> [EXERCISE DESCRIPTION]:
Convert all of the entries into a single numbered list with one line per item. Omit any blank lines, and leave the pictures out of the answer.

════════

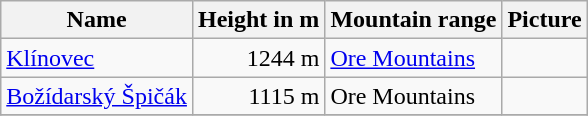
1115 m (258, 96)
Picture (544, 20)
Mountain range (414, 20)
Name (97, 20)
1244 m (258, 58)
Božídarský Špičák (97, 96)
Klínovec (97, 58)
Height in m (258, 20)
Search for the cell housing the specified text and yield its [X, Y] center coordinate. 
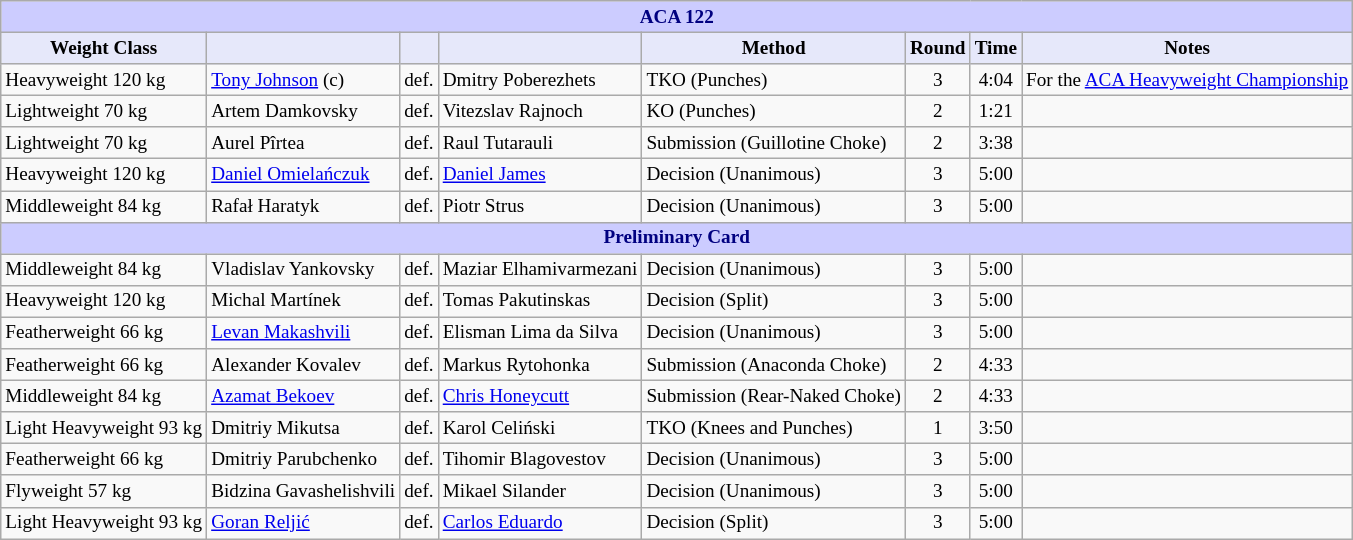
Tomas Pakutinskas [540, 301]
Michal Martínek [304, 301]
Submission (Anaconda Choke) [774, 365]
ACA 122 [677, 17]
1 [938, 428]
Goran Reljić [304, 523]
Dmitry Poberezhets [540, 80]
Time [996, 48]
Markus Rytohonka [540, 365]
Maziar Elhamivarmezani [540, 270]
Vitezslav Rajnoch [540, 111]
Weight Class [104, 48]
Submission (Guillotine Choke) [774, 143]
TKO (Knees and Punches) [774, 428]
Tony Johnson (c) [304, 80]
1:21 [996, 111]
Artem Damkovsky [304, 111]
For the ACA Heavyweight Championship [1188, 80]
Round [938, 48]
Levan Makashvili [304, 333]
Karol Celiński [540, 428]
Dmitriy Mikutsa [304, 428]
Daniel Omielańczuk [304, 175]
3:50 [996, 428]
Elisman Lima da Silva [540, 333]
Azamat Bekoev [304, 396]
Chris Honeycutt [540, 396]
Raul Tutarauli [540, 143]
4:04 [996, 80]
Dmitriy Parubchenko [304, 460]
Notes [1188, 48]
TKO (Punches) [774, 80]
Bidzina Gavashelishvili [304, 491]
Submission (Rear-Naked Choke) [774, 396]
Alexander Kovalev [304, 365]
Piotr Strus [540, 206]
Carlos Eduardo [540, 523]
Aurel Pîrtea [304, 143]
Flyweight 57 kg [104, 491]
Daniel James [540, 175]
KO (Punches) [774, 111]
Mikael Silander [540, 491]
Rafał Haratyk [304, 206]
Tihomir Blagovestov [540, 460]
Vladislav Yankovsky [304, 270]
3:38 [996, 143]
Preliminary Card [677, 238]
Method [774, 48]
Detect which cell encompasses the target text, then output its [x, y] center coordinate. 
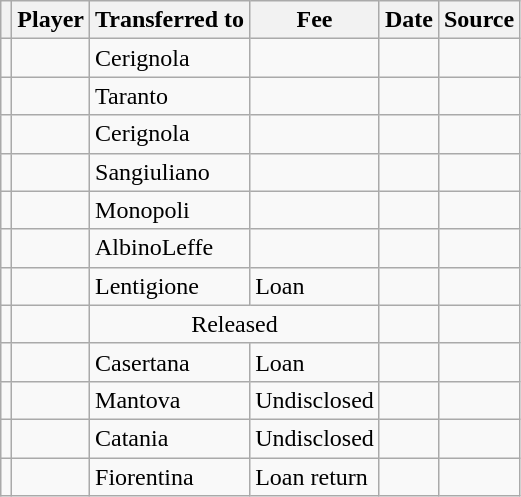
Mantova [170, 400]
Source [478, 20]
Loan return [315, 477]
AlbinoLeffe [170, 248]
Player [51, 20]
Released [235, 324]
Casertana [170, 362]
Transferred to [170, 20]
Catania [170, 438]
Sangiuliano [170, 172]
Taranto [170, 96]
Fee [315, 20]
Monopoli [170, 210]
Fiorentina [170, 477]
Lentigione [170, 286]
Date [408, 20]
Locate the cell with the specified text and output its (X, Y) center coordinate. 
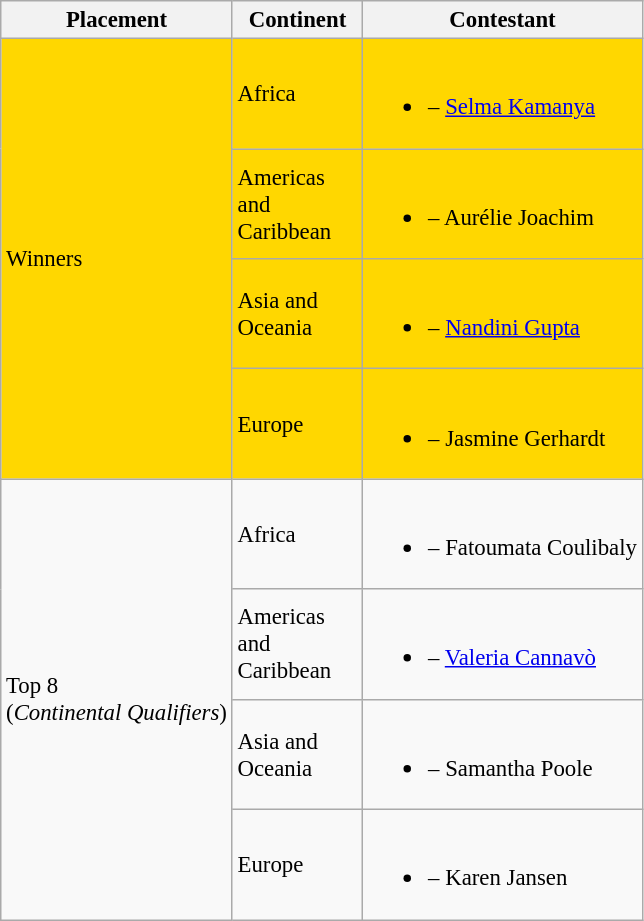
– Karen Jansen (502, 865)
Placement (116, 20)
– Fatoumata Coulibaly (502, 534)
Winners (116, 260)
– Valeria Cannavò (502, 644)
Continent (298, 20)
– Selma Kamanya (502, 94)
Contestant (502, 20)
Top 8(Continental Qualifiers) (116, 700)
– Aurélie Joachim (502, 204)
– Samantha Poole (502, 754)
– Nandini Gupta (502, 314)
– Jasmine Gerhardt (502, 424)
Determine the (X, Y) coordinate at the center of the cell enclosing the given text.  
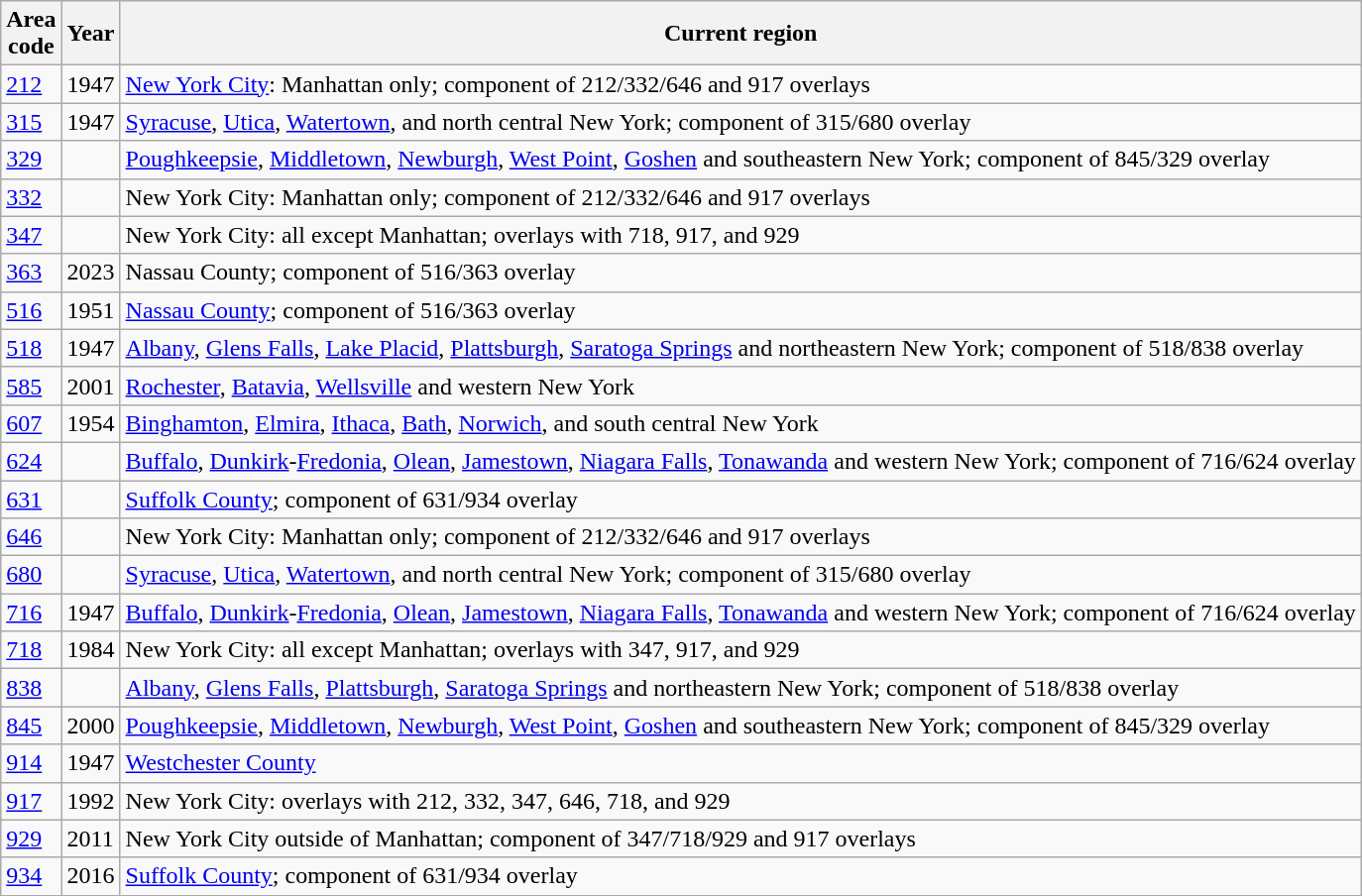
347 (32, 235)
Westchester County (740, 763)
607 (32, 423)
212 (32, 84)
2000 (91, 726)
Albany, Glens Falls, Lake Placid, Plattsburgh, Saratoga Springs and northeastern New York; component of 518/838 overlay (740, 348)
New York City: all except Manhattan; overlays with 718, 917, and 929 (740, 235)
929 (32, 839)
2011 (91, 839)
315 (32, 122)
363 (32, 273)
329 (32, 160)
914 (32, 763)
2023 (91, 273)
631 (32, 499)
Year (91, 34)
680 (32, 575)
716 (32, 613)
Binghamton, Elmira, Ithaca, Bath, Norwich, and south central New York (740, 423)
838 (32, 688)
646 (32, 537)
Albany, Glens Falls, Plattsburgh, Saratoga Springs and northeastern New York; component of 518/838 overlay (740, 688)
518 (32, 348)
917 (32, 801)
1954 (91, 423)
934 (32, 876)
Rochester, Batavia, Wellsville and western New York (740, 386)
Current region (740, 34)
Areacode (32, 34)
624 (32, 461)
New York City: all except Manhattan; overlays with 347, 917, and 929 (740, 650)
New York City: overlays with 212, 332, 347, 646, 718, and 929 (740, 801)
718 (32, 650)
2001 (91, 386)
332 (32, 197)
1951 (91, 310)
1984 (91, 650)
2016 (91, 876)
845 (32, 726)
1992 (91, 801)
New York City outside of Manhattan; component of 347/718/929 and 917 overlays (740, 839)
516 (32, 310)
585 (32, 386)
Capture the cell that displays the provided text and extract its [X, Y] central coordinate. 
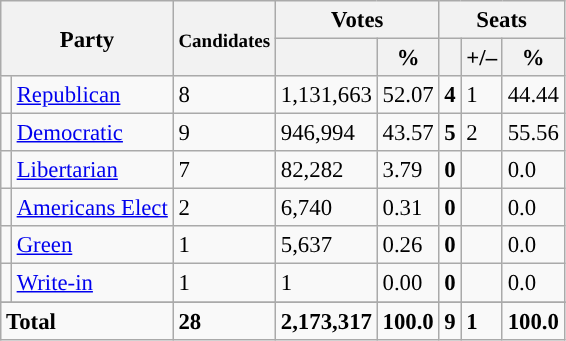
0.00 [408, 283]
Green [92, 245]
43.57 [408, 133]
Americans Elect [92, 208]
Total [87, 321]
55.56 [533, 133]
7 [224, 170]
Seats [502, 20]
0.26 [408, 245]
+/– [482, 58]
44.44 [533, 95]
Libertarian [92, 170]
4 [450, 95]
3.79 [408, 170]
Votes [357, 20]
82,282 [326, 170]
8 [224, 95]
Candidates [224, 38]
52.07 [408, 95]
Republican [92, 95]
2,173,317 [326, 321]
Democratic [92, 133]
Write-in [92, 283]
5,637 [326, 245]
Party [87, 38]
5 [450, 133]
946,994 [326, 133]
0.31 [408, 208]
6,740 [326, 208]
28 [224, 321]
1,131,663 [326, 95]
Identify which cell holds the provided text, then report its (x, y) central coordinate. 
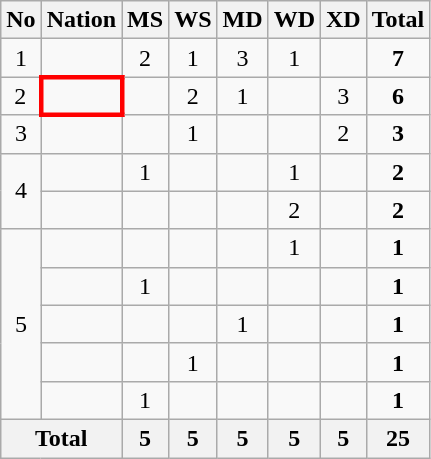
7 (398, 58)
No (21, 20)
6 (398, 96)
WS (193, 20)
4 (21, 191)
25 (398, 438)
MS (146, 20)
MD (242, 20)
XD (344, 20)
WD (294, 20)
Nation (81, 20)
Capture the cell that displays the provided text and extract its (x, y) central coordinate. 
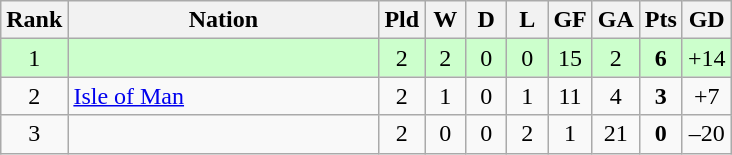
D (486, 20)
+14 (706, 58)
–20 (706, 134)
GF (570, 20)
4 (616, 96)
Rank (34, 20)
Isle of Man (224, 96)
Nation (224, 20)
L (528, 20)
6 (660, 58)
Pts (660, 20)
+7 (706, 96)
GA (616, 20)
11 (570, 96)
15 (570, 58)
21 (616, 134)
GD (706, 20)
Pld (402, 20)
W (446, 20)
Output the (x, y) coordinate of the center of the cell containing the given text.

════════

> [SOLUTION FOR THIS EXERCISE]:
1. 1115 m (258, 96)
2. Picture (544, 20)
3. Mountain range (414, 20)
4. Name (97, 20)
5. 1244 m (258, 58)
6. Božídarský Špičák (97, 96)
7. Klínovec (97, 58)
8. Height in m (258, 20)
9. Search for the cell housing the specified text and yield its [X, Y] center coordinate. 
10. Tomas Pakutinskas [540, 301]
11. Michal Martínek [304, 301]
12. Submission (Anaconda Choke) [774, 365]
13. ACA 122 [677, 17]
14. 1 [938, 428]
15. Goran Reljić [304, 523]
16. Dmitry Poberezhets [540, 80]
17. Time [996, 48]
18. Markus Rytohonka [540, 365]
19. Maziar Elhamivarmezani [540, 270]
20. Vitezslav Rajnoch [540, 111]
21. Weight Class [104, 48]
22. Submission (Guillotine Choke) [774, 143]
23. TKO (Knees and Punches) [774, 428]
24. Tony Johnson (c) [304, 80]
25. 1:21 [996, 111]
26. Artem Damkovsky [304, 111]
27. For the ACA Heavyweight Championship [1188, 80]
28. Round [938, 48]
29. Levan Makashvili [304, 333]
30. Karol Celiński [540, 428]
31. Dmitriy Mikutsa [304, 428]
32. Daniel Omielańczuk [304, 175]
33. 3:50 [996, 428]
34. Elisman Lima da Silva [540, 333]
35. Azamat Bekoev [304, 396]
36. Chris Honeycutt [540, 396]
37. Raul Tutarauli [540, 143]
38. 4:04 [996, 80]
39. Dmitriy Parubchenko [304, 460]
40. Notes [1188, 48]
41. TKO (Punches) [774, 80]
42. Bidzina Gavashelishvili [304, 491]
43. Submission (Rear-Naked Choke) [774, 396]
44. Alexander Kovalev [304, 365]
45. Piotr Strus [540, 206]
46. Carlos Eduardo [540, 523]
47. Aurel Pîrtea [304, 143]
48. Flyweight 57 kg [104, 491]
49. Daniel James [540, 175]
50. KO (Punches) [774, 111]
51. Mikael Silander [540, 491]
52. Rafał Haratyk [304, 206]
53. Tihomir Blagovestov [540, 460]
54. Vladislav Yankovsky [304, 270]
55. 3:38 [996, 143]
56. Preliminary Card [677, 238]
57. Method [774, 48]
58. Detect which cell encompasses the target text, then output its [x, y] center coordinate. 
59. Mantova [170, 400]
60. Source [478, 20]
61. Loan return [315, 477]
62. AlbinoLeffe [170, 248]
63. Player [51, 20]
64. Released [235, 324]
65. Casertana [170, 362]
66. Transferred to [170, 20]
67. Catania [170, 438]
68. Sangiuliano [170, 172]
69. Taranto [170, 96]
70. Fee [315, 20]
71. Monopoli [170, 210]
72. Fiorentina [170, 477]
73. Lentigione [170, 286]
74. Date [408, 20]
75. Locate the cell with the specified text and output its (X, Y) center coordinate. 
76. – Karen Jansen (502, 865)
77. Placement (116, 20)
78. – Fatoumata Coulibaly (502, 534)
79. Winners (116, 260)
80. – Valeria Cannavò (502, 644)
81. Continent (298, 20)
82. – Selma Kamanya (502, 94)
83. Contestant (502, 20)
84. Top 8(Continental Qualifiers) (116, 700)
85. – Aurélie Joachim (502, 204)
86. – Samantha Poole (502, 754)
87. – Nandini Gupta (502, 314)
88. – Jasmine Gerhardt (502, 424)
89. Determine the (X, Y) coordinate at the center of the cell enclosing the given text.  
90. 347 (32, 235)
91. Westchester County (740, 763)
92. 607 (32, 423)
93. 212 (32, 84)
94. 2000 (91, 726)
95. Albany, Glens Falls, Lake Placid, Plattsburgh, Saratoga Springs and northeastern New York; component of 518/838 overlay (740, 348)
96. New York City: all except Manhattan; overlays with 718, 917, and 929 (740, 235)
97. 929 (32, 839)
98. 2011 (91, 839)
99. 315 (32, 122)
100. 363 (32, 273)
101. 329 (32, 160)
102. 914 (32, 763)
103. 2023 (91, 273)
104. 631 (32, 499)
105. Year (91, 34)
106. 680 (32, 575)
107. 716 (32, 613)
108. Binghamton, Elmira, Ithaca, Bath, Norwich, and south central New York (740, 423)
109. 838 (32, 688)
110. 646 (32, 537)
111. Albany, Glens Falls, Plattsburgh, Saratoga Springs and northeastern New York; component of 518/838 overlay (740, 688)
112. 518 (32, 348)
113. 917 (32, 801)
114. 1954 (91, 423)
115. 934 (32, 876)
116. Rochester, Batavia, Wellsville and western New York (740, 386)
117. Current region (740, 34)
118. Areacode (32, 34)
119. 624 (32, 461)
120. New York City: all except Manhattan; overlays with 347, 917, and 929 (740, 650)
121. New York City: overlays with 212, 332, 347, 646, 718, and 929 (740, 801)
122. 718 (32, 650)
123. 2001 (91, 386)
124. 332 (32, 197)
125. 1951 (91, 310)
126. 1984 (91, 650)
127. 2016 (91, 876)
128. 845 (32, 726)
129. 1992 (91, 801)
130. New York City outside of Manhattan; component of 347/718/929 and 917 overlays (740, 839)
131. 516 (32, 310)
132. 585 (32, 386)
133. Capture the cell that displays the provided text and extract its [X, Y] central coordinate. 
134. 0.00 [408, 283]
135. Green [92, 245]
136. 43.57 [408, 133]
137. Americans Elect [92, 208]
138. Total [87, 321]
139. 55.56 [533, 133]
140. 7 [224, 170]
141. Seats [502, 20]
142. 0.26 [408, 245]
143. +/– [482, 58]
144. 44.44 [533, 95]
145. Libertarian [92, 170]
146. 4 [450, 95]
147. 3.79 [408, 170]
148. Votes [357, 20]
149. 82,282 [326, 170]
150. 8 [224, 95]
151. Candidates [224, 38]
152. 52.07 [408, 95]
153. Republican [92, 95]
154. 2,173,317 [326, 321]
155. Democratic [92, 133]
156. Write-in [92, 283]
157. 5,637 [326, 245]
158. Party [87, 38]
159. 5 [450, 133]
160. 946,994 [326, 133]
161. 0.31 [408, 208]
162. 6,740 [326, 208]
163. 28 [224, 321]
164. 1,131,663 [326, 95]
165. Identify which cell holds the provided text, then report its (x, y) central coordinate. 
166. 7 (398, 58)
167. No (21, 20)
168. 6 (398, 96)
169. WS (193, 20)
170. 4 (21, 191)
171. 25 (398, 438)
172. MS (146, 20)
173. MD (242, 20)
174. XD (344, 20)
175. WD (294, 20)
176. Nation (81, 20)
177. Capture the cell that displays the provided text and extract its (x, y) central coordinate. 
178. D (486, 20)
179. +14 (706, 58)
180. –20 (706, 134)
181. GF (570, 20)
182. 4 (616, 96)
183. Rank (34, 20)
184. Isle of Man (224, 96)
185. Nation (224, 20)
186. L (528, 20)
187. 6 (660, 58)
188. Pts (660, 20)
189. +7 (706, 96)
190. GA (616, 20)
191. 11 (570, 96)
192. 15 (570, 58)
193. 21 (616, 134)
194. GD (706, 20)
195. Pld (402, 20)
196. W (446, 20)
197. Output the (x, y) coordinate of the center of the cell containing the given text.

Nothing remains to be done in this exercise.